## Instructions for the task
Looking through the listing that follows, count the lines that contain "grey" and give only that number.

## Supplied records
********************

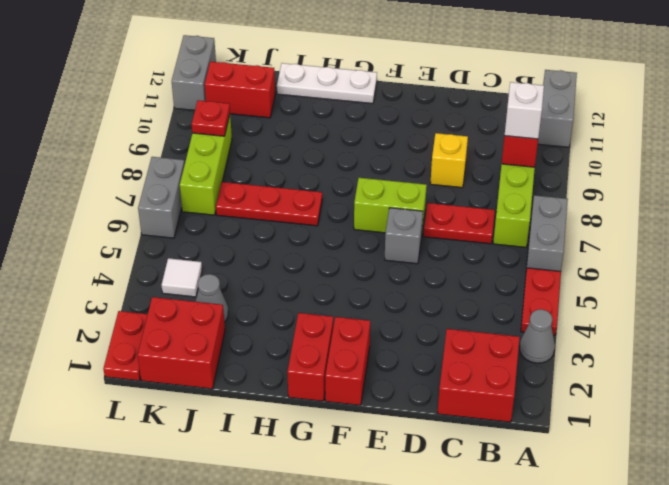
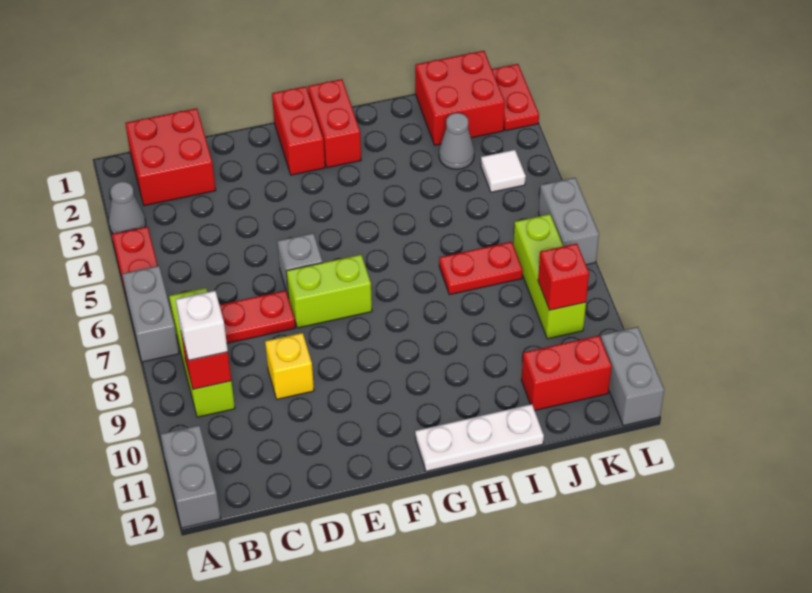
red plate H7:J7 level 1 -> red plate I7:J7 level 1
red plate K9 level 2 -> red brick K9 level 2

********************

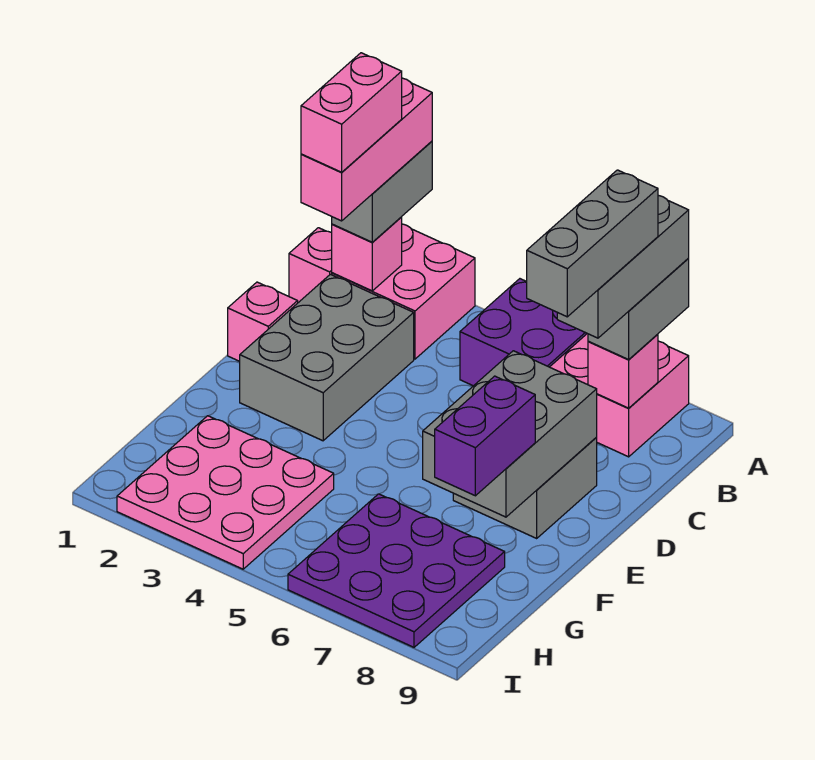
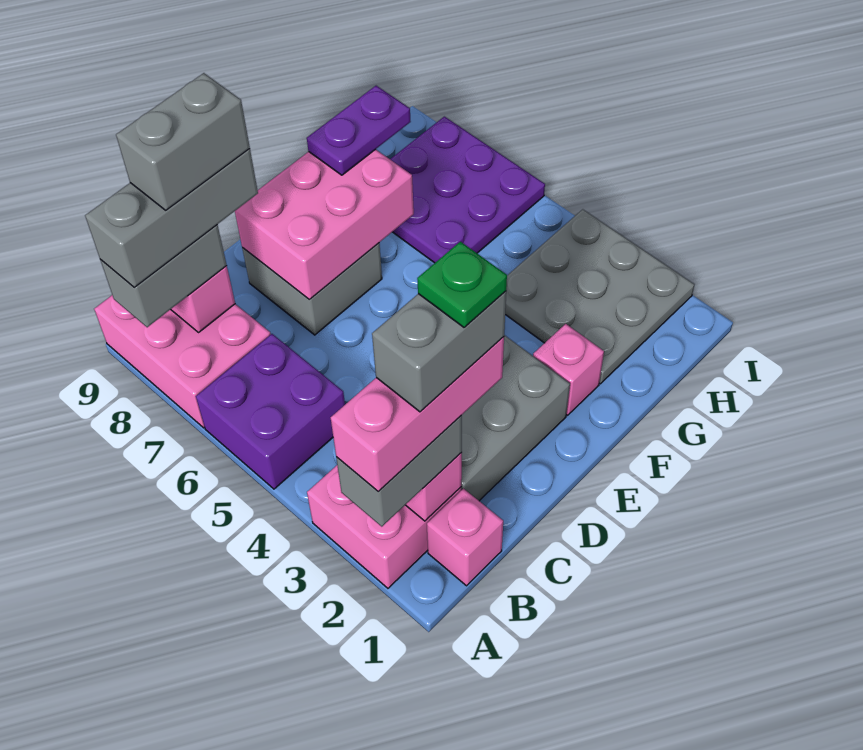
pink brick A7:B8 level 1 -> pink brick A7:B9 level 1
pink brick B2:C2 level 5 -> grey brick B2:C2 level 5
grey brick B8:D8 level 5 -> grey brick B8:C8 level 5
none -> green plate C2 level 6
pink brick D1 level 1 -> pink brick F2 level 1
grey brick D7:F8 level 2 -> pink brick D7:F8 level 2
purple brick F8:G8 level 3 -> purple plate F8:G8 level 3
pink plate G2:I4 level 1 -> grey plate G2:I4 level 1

********************

## Written solution
4